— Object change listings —

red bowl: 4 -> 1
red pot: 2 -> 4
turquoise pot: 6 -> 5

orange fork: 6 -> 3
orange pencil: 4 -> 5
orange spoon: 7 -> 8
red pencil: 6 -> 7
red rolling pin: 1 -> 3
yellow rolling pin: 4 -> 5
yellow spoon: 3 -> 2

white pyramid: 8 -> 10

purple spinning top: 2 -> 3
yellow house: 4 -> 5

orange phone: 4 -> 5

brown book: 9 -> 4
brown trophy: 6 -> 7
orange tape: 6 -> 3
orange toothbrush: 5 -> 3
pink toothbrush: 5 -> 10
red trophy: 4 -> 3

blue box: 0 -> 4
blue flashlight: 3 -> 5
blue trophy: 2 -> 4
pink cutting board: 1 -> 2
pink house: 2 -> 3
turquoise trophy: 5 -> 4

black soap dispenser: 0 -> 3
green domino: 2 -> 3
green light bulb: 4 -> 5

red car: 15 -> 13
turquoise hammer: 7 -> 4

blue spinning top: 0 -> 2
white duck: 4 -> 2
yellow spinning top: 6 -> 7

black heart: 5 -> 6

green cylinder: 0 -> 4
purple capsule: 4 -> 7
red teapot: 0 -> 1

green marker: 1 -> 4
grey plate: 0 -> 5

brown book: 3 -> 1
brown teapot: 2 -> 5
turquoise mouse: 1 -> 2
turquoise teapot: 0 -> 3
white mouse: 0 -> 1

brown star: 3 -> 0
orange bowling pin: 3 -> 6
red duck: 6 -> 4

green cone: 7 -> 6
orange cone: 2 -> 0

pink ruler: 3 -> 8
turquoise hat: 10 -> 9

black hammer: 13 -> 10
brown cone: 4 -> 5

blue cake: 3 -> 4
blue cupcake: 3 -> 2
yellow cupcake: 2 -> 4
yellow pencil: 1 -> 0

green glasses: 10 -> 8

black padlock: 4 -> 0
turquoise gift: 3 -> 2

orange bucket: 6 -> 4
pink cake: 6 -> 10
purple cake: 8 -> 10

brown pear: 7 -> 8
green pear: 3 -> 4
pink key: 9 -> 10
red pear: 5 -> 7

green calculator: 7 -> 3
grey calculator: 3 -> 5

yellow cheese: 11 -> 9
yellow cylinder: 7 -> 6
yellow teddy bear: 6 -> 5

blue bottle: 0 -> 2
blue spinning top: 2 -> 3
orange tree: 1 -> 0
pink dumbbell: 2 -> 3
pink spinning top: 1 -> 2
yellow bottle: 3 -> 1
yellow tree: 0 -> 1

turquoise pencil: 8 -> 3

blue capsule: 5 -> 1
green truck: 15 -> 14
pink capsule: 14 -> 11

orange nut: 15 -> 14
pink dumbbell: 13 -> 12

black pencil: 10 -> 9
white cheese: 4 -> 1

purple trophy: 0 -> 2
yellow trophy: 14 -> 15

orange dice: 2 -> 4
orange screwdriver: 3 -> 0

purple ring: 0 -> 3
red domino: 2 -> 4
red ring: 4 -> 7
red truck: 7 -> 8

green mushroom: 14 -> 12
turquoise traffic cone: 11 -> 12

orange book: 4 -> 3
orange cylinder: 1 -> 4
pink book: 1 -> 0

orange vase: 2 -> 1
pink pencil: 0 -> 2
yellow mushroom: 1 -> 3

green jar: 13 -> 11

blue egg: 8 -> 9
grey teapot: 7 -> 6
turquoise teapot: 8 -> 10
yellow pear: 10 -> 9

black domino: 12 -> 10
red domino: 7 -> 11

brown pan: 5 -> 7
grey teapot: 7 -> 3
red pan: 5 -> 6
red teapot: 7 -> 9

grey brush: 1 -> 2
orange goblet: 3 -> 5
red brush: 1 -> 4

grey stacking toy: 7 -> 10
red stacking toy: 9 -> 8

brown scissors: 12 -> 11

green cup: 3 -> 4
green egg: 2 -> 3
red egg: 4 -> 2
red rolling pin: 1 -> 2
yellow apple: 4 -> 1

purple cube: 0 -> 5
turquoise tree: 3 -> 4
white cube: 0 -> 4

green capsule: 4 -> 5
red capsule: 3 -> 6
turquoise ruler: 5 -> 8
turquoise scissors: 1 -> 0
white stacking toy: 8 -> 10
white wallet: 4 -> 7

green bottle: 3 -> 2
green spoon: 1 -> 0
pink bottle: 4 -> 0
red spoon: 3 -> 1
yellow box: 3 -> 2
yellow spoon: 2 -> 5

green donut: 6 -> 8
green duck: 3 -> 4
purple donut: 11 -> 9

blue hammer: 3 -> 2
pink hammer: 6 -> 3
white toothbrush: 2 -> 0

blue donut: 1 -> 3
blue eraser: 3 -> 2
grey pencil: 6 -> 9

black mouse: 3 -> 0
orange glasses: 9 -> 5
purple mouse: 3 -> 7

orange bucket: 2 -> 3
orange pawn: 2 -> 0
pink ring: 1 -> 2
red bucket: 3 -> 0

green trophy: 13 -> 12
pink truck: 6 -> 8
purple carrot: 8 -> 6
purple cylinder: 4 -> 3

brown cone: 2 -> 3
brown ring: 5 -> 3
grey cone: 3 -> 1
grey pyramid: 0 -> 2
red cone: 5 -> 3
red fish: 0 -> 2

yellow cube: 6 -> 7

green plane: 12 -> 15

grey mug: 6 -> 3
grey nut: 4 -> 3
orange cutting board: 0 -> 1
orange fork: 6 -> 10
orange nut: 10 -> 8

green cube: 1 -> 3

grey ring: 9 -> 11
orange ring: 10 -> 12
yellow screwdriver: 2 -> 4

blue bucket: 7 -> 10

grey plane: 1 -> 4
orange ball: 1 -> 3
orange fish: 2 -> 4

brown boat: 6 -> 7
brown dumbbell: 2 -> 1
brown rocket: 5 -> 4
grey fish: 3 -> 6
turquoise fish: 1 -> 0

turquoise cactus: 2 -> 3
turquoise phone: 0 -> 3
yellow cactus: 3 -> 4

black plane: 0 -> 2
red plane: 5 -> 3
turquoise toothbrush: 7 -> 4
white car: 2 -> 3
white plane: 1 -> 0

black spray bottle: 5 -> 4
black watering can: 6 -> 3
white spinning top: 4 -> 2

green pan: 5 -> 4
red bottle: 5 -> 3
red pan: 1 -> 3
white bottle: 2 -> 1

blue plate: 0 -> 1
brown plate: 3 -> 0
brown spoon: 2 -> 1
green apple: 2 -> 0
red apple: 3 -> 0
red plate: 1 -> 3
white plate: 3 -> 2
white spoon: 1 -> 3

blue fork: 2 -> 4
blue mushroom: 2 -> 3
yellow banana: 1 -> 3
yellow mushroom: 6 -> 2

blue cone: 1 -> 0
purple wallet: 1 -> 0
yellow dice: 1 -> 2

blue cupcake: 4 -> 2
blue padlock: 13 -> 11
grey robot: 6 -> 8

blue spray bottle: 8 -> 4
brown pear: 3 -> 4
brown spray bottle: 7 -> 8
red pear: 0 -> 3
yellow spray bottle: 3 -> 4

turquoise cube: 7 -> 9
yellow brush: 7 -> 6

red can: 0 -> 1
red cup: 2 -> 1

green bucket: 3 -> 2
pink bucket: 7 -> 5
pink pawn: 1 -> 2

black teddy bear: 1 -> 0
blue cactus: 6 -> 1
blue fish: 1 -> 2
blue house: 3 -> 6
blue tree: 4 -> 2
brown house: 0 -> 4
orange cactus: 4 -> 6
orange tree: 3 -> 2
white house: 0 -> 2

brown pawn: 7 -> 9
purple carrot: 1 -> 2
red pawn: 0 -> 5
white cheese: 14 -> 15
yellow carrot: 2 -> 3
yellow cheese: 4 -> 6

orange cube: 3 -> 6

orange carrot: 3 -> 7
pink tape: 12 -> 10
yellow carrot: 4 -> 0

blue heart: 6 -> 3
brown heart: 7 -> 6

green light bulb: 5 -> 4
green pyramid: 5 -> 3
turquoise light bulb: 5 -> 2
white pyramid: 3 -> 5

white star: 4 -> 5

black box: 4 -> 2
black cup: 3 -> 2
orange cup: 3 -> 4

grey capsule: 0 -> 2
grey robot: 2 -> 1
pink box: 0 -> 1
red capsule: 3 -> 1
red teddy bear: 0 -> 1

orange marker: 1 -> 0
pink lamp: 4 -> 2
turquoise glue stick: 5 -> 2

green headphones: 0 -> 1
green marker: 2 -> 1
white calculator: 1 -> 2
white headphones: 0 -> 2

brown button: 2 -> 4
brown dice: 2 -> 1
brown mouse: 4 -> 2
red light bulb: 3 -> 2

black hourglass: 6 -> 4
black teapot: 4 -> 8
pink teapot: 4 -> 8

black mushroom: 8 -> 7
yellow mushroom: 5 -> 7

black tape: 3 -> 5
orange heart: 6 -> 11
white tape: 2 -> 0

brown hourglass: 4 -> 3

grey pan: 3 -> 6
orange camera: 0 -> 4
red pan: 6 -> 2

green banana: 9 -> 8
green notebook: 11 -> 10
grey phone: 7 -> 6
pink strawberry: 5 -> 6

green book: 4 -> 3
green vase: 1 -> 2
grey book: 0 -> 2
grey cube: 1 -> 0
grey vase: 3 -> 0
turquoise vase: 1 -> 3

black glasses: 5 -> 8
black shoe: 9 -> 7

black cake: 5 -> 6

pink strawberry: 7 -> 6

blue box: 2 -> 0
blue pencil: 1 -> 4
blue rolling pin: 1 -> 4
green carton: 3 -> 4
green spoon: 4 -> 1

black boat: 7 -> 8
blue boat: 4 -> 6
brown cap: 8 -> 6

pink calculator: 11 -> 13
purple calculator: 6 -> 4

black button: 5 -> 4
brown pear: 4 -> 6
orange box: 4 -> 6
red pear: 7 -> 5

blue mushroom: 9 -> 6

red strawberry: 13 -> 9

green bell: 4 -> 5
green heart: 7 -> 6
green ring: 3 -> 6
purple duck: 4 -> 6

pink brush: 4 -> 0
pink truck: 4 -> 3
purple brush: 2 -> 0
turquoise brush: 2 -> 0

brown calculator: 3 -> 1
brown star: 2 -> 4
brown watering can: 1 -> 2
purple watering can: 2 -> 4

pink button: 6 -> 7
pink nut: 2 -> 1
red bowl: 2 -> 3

— WORK ORDER —
Using the entries above, repeat only the lines from the one containing "brown pear: 7 -> 8" through the one containing "turquoise pencil: 8 -> 3", end lines included.

— EXERCISE RESPONSE —
brown pear: 7 -> 8
green pear: 3 -> 4
pink key: 9 -> 10
red pear: 5 -> 7

green calculator: 7 -> 3
grey calculator: 3 -> 5

yellow cheese: 11 -> 9
yellow cylinder: 7 -> 6
yellow teddy bear: 6 -> 5

blue bottle: 0 -> 2
blue spinning top: 2 -> 3
orange tree: 1 -> 0
pink dumbbell: 2 -> 3
pink spinning top: 1 -> 2
yellow bottle: 3 -> 1
yellow tree: 0 -> 1

turquoise pencil: 8 -> 3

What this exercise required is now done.